RECORD SET:
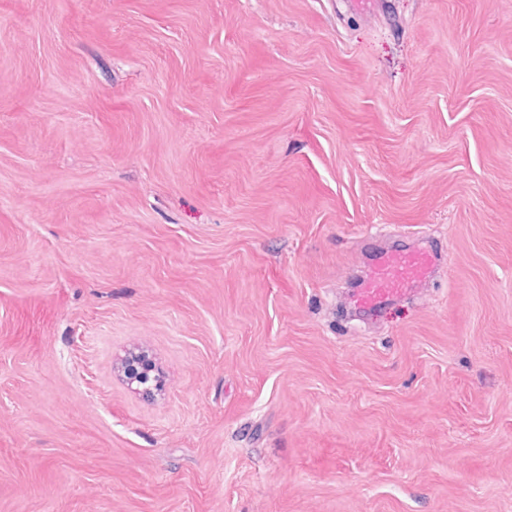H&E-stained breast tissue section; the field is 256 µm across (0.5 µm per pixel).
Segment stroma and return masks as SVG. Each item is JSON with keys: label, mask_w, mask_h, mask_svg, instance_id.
Instances as JSON below:
<instances>
[{"label": "stroma", "mask_w": 512, "mask_h": 512, "mask_svg": "<svg viewBox=\"0 0 512 512\" xmlns=\"http://www.w3.org/2000/svg\"><path fill=\"white\" fill-rule=\"evenodd\" d=\"M0 512H512V0H0ZM436 260L424 246L377 253L350 303L362 311H374L390 303L421 296L432 279Z\"/></svg>", "instance_id": "1"}]
</instances>
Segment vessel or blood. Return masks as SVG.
Wrapping results in <instances>:
<instances>
[{
    "label": "vessel or blood",
    "mask_w": 512,
    "mask_h": 512,
    "mask_svg": "<svg viewBox=\"0 0 512 512\" xmlns=\"http://www.w3.org/2000/svg\"><path fill=\"white\" fill-rule=\"evenodd\" d=\"M436 260L425 247L383 250L371 260L350 297L363 311H374L410 297L421 296L432 279Z\"/></svg>",
    "instance_id": "vessel-or-blood-1"
}]
</instances>
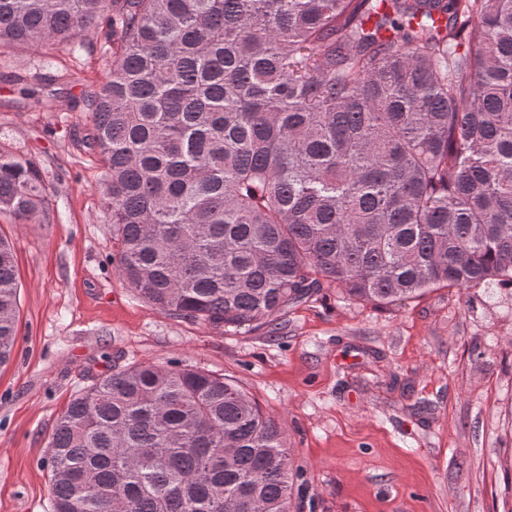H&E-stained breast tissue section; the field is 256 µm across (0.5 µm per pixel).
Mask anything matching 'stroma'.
Returning a JSON list of instances; mask_svg holds the SVG:
<instances>
[{"instance_id":"35a3bbf8","label":"stroma","mask_w":512,"mask_h":512,"mask_svg":"<svg viewBox=\"0 0 512 512\" xmlns=\"http://www.w3.org/2000/svg\"><path fill=\"white\" fill-rule=\"evenodd\" d=\"M0 56V150L41 168L43 223L0 214L13 242L18 342L0 367V512H54L42 460L87 376L115 364H193L236 380L284 427L299 512H512V288H441L391 309L328 289L276 334L241 336L137 299L112 261L100 171L76 139L98 88L103 40ZM55 65L46 68L45 57ZM73 81L51 111L28 105L53 71Z\"/></svg>"}]
</instances>
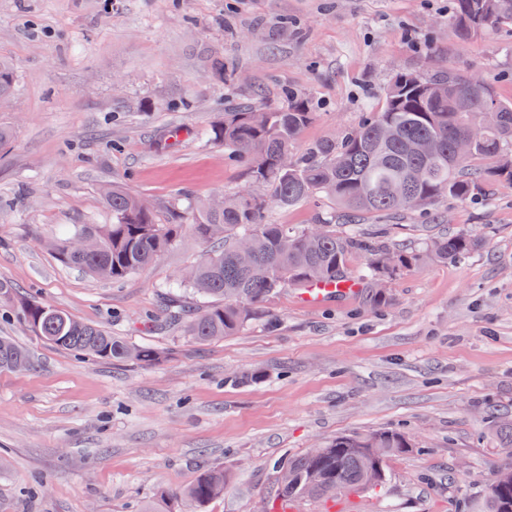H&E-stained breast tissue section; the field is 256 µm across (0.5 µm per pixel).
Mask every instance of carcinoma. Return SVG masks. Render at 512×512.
<instances>
[{"label":"carcinoma","instance_id":"obj_1","mask_svg":"<svg viewBox=\"0 0 512 512\" xmlns=\"http://www.w3.org/2000/svg\"><path fill=\"white\" fill-rule=\"evenodd\" d=\"M454 33L462 39L512 24V0H452ZM16 76L0 60V100L11 96ZM288 104L272 109L247 105L224 113L208 129L210 139L224 145L228 158L244 167L248 188L223 195L216 208L207 199L190 205L186 224H162L156 207L116 184L103 188L112 212L110 224H82L73 236L94 234L96 253L75 255L71 238L55 245L63 263L93 277L118 282L156 263L188 228L206 250L201 260L167 292L166 307L173 321H186V333L198 342H211L234 333L268 297L284 288L301 290L317 284L339 286L350 280V253L367 255L372 287L383 277L421 263L460 261L482 247L467 232L426 239L407 250L386 245L364 232L375 215H429L443 201H486L493 186L512 188V101L499 100L471 75L439 69L420 74L412 70L394 76L384 90V104L368 112L354 127L306 147L300 145L312 122V101L293 91ZM497 113V126L482 127L483 109ZM471 140L469 154L460 159L457 142ZM329 200L335 210L319 219L323 230L266 222L269 202L290 208ZM345 226V231L337 225ZM247 240L251 263L242 265L237 250ZM189 288L208 300L194 314L182 304ZM23 318L34 332L61 349L97 360L147 364L158 353L134 346L112 333L81 321L34 299L18 301ZM22 359L32 366L29 352L7 337L0 338V371ZM410 447L394 431L340 436L318 453L286 457L274 464V496L285 502L329 498L338 492L369 491L370 463L364 449L380 451L381 462ZM500 475L483 492L486 512H508L512 492L497 489ZM224 494V470L209 468L187 488L168 495L200 508Z\"/></svg>","mask_w":512,"mask_h":512}]
</instances>
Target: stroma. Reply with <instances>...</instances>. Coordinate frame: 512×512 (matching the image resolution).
I'll return each instance as SVG.
<instances>
[{
	"mask_svg": "<svg viewBox=\"0 0 512 512\" xmlns=\"http://www.w3.org/2000/svg\"><path fill=\"white\" fill-rule=\"evenodd\" d=\"M449 14L450 0H113L108 15L101 0H0V59L16 72L0 101L14 131L0 148V281L159 354L77 355L0 298V336L33 361L0 371V512H144L205 466L223 469L224 494L201 512H263L281 457L385 429L413 447L382 489L288 512H482L512 461L487 416L512 422V189L388 219L390 242L481 238L463 262L316 306L288 289L207 343L164 315L168 285L204 252L191 232L113 283L50 248L73 225L111 223L108 182L158 204L164 224L242 190L241 164L206 132L258 92L271 108L287 90L314 101L305 144L380 109L402 69L463 71L512 100V27L462 41Z\"/></svg>",
	"mask_w": 512,
	"mask_h": 512,
	"instance_id": "obj_1",
	"label": "stroma"
}]
</instances>
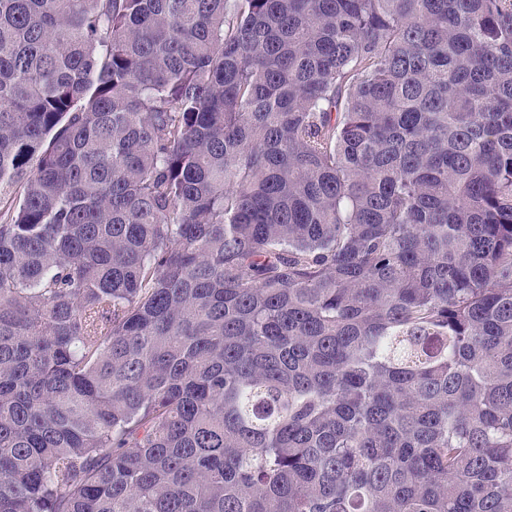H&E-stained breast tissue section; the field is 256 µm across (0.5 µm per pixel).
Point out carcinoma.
<instances>
[{"label":"carcinoma","instance_id":"carcinoma-1","mask_svg":"<svg viewBox=\"0 0 512 512\" xmlns=\"http://www.w3.org/2000/svg\"><path fill=\"white\" fill-rule=\"evenodd\" d=\"M0 512H512V0H0Z\"/></svg>","mask_w":512,"mask_h":512}]
</instances>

DIRECTIONS: All records above are to be printed exactly, minus the pictures they contain.

RESULT BELOW:
H&E-stained breast tissue section; the field is 256 µm across (0.5 µm per pixel).
Segment stroma and return masks as SVG. Each item is JSON with keys: label, mask_w, mask_h, mask_svg, instance_id.
Instances as JSON below:
<instances>
[{"label": "stroma", "mask_w": 512, "mask_h": 512, "mask_svg": "<svg viewBox=\"0 0 512 512\" xmlns=\"http://www.w3.org/2000/svg\"><path fill=\"white\" fill-rule=\"evenodd\" d=\"M0 512H512V0H0ZM436 260L424 246L377 253L350 303L362 311H374L390 303L421 296L432 279Z\"/></svg>", "instance_id": "1"}]
</instances>
Segment vessel or blood. Return masks as SVG.
Wrapping results in <instances>:
<instances>
[{
    "label": "vessel or blood",
    "mask_w": 512,
    "mask_h": 512,
    "mask_svg": "<svg viewBox=\"0 0 512 512\" xmlns=\"http://www.w3.org/2000/svg\"><path fill=\"white\" fill-rule=\"evenodd\" d=\"M436 260L425 247L383 250L371 260L350 297L363 311H374L410 297L421 296L432 279Z\"/></svg>",
    "instance_id": "vessel-or-blood-1"
}]
</instances>
H&E-stained breast tissue section; the field is 256 µm across (0.5 µm per pixel).
Mask anything matching 'stroma'.
Returning a JSON list of instances; mask_svg holds the SVG:
<instances>
[{"instance_id":"35a3bbf8","label":"stroma","mask_w":512,"mask_h":512,"mask_svg":"<svg viewBox=\"0 0 512 512\" xmlns=\"http://www.w3.org/2000/svg\"><path fill=\"white\" fill-rule=\"evenodd\" d=\"M0 56V150L41 168L43 223L0 214L13 242L18 342L0 367V512H54L42 460L87 376L115 364H193L236 380L284 427L299 512H512V288H441L391 309L328 289L276 334L241 336L137 299L112 261L100 171L76 139L98 88L103 40ZM55 65L46 68L45 57ZM73 81L51 111L28 105L53 71Z\"/></svg>"}]
</instances>
H&E-stained breast tissue section; the field is 256 µm across (0.5 µm per pixel).
Mask every instance of carcinoma. Return SVG masks. Render at 512×512.
<instances>
[{"label":"carcinoma","instance_id":"obj_1","mask_svg":"<svg viewBox=\"0 0 512 512\" xmlns=\"http://www.w3.org/2000/svg\"><path fill=\"white\" fill-rule=\"evenodd\" d=\"M454 33L462 39L512 24V0H452ZM16 76L0 60V100L11 96ZM288 104L272 109L247 105L224 113L208 129L210 139L224 145L228 158L244 167L248 188L223 195L216 208L207 199L190 205L186 224H162L156 207L116 184L103 188L112 212L110 224H82L73 236L94 234L96 253L75 255L71 238L55 245L63 263L93 277L118 282L156 263L188 228L206 250L201 260L167 292L166 307L173 321H186V333L198 342H211L234 333L268 297L284 288L301 290L317 284L339 286L350 280V253L367 255L372 287L383 277L421 263L460 261L482 247L467 232L426 239L407 250L386 245L364 232L375 215H429L443 201H486L493 186L512 188V101L499 100L471 75L439 69L420 74L412 70L394 76L384 90V104L368 112L354 127L306 147L300 145L312 122V101L293 91ZM497 113V126L482 127L483 109ZM471 140L469 154L460 159L457 142ZM329 200L335 210L319 219L323 230L266 222L269 202L290 208ZM345 226V231L337 225ZM247 240L251 263L242 265L237 250ZM189 288L208 300L194 314L182 304ZM23 318L34 332L61 349L97 360L147 364L158 353L134 346L112 333L81 321L34 299L18 301ZM22 359L32 366L29 352L7 337L0 338V371ZM410 447L394 431L340 436L318 453L286 457L274 464V496L285 502L329 498L338 492L369 491L370 463L364 449L380 451L381 462ZM500 475L483 492L486 512H508L512 492L497 489ZM224 494V470L209 468L187 488L168 495L200 508Z\"/></svg>","mask_w":512,"mask_h":512}]
</instances>
Target: stroma. Reply with <instances>...</instances>. Coordinate frame: 512×512 (matching the image resolution).
I'll return each instance as SVG.
<instances>
[{
	"mask_svg": "<svg viewBox=\"0 0 512 512\" xmlns=\"http://www.w3.org/2000/svg\"><path fill=\"white\" fill-rule=\"evenodd\" d=\"M449 14L450 0H113L108 15L101 0H0V59L16 72L0 101L14 131L0 148V281L159 354L77 355L0 298V336L33 361L0 371V512H144L205 466L223 469L224 494L201 512H263L281 457L385 429L413 447L382 489L288 512H482L512 461L487 416L512 422V189L388 219L390 242L481 238L463 262L316 306L288 289L207 343L164 315L168 285L204 252L191 232L113 283L50 248L73 225L111 223L108 182L158 204L164 224L242 190L241 164L206 132L258 92L271 108L287 90L314 101L305 144L380 109L402 69L463 71L512 100V27L462 41Z\"/></svg>",
	"mask_w": 512,
	"mask_h": 512,
	"instance_id": "obj_1",
	"label": "stroma"
}]
</instances>
H&E-stained breast tissue section; the field is 256 µm across (0.5 µm per pixel).
Point out carcinoma.
<instances>
[{"label":"carcinoma","instance_id":"carcinoma-1","mask_svg":"<svg viewBox=\"0 0 512 512\" xmlns=\"http://www.w3.org/2000/svg\"><path fill=\"white\" fill-rule=\"evenodd\" d=\"M0 512H512V0H0Z\"/></svg>","mask_w":512,"mask_h":512}]
</instances>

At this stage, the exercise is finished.